Problem details
Set the material down again exactly, line by line, skipping each picture.
====== Source data ======
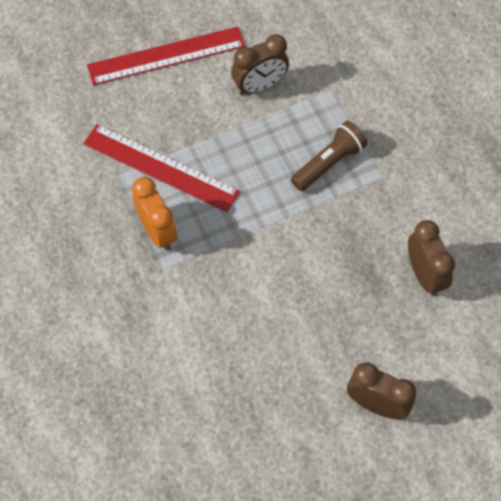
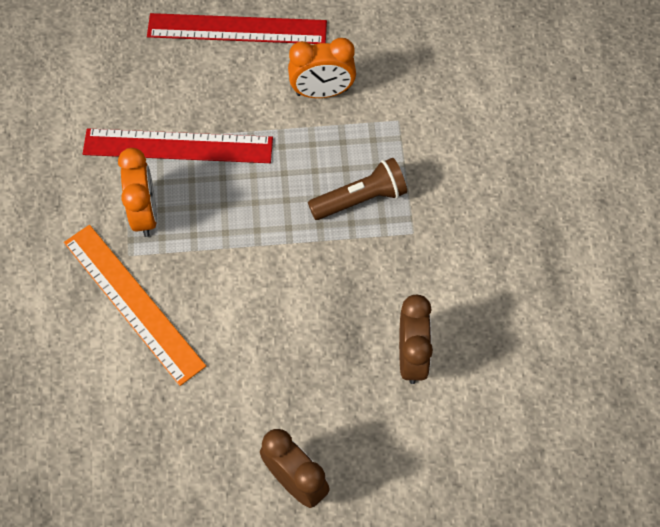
camera: 20 degrees right, 0 degrees up
(160, 167) = (178, 146): red ruler -> red ruler turned 45 degrees counterclockwise
(181, 307) = (133, 303): none -> orange ruler
(259, 86) = (322, 92): brown clock -> orange clock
======
Exercise answer
camera: 20 degrees right, 0 degrees up
(160, 167) = (178, 146): red ruler -> red ruler turned 45 degrees counterclockwise
(181, 307) = (133, 303): none -> orange ruler
(259, 86) = (322, 92): brown clock -> orange clock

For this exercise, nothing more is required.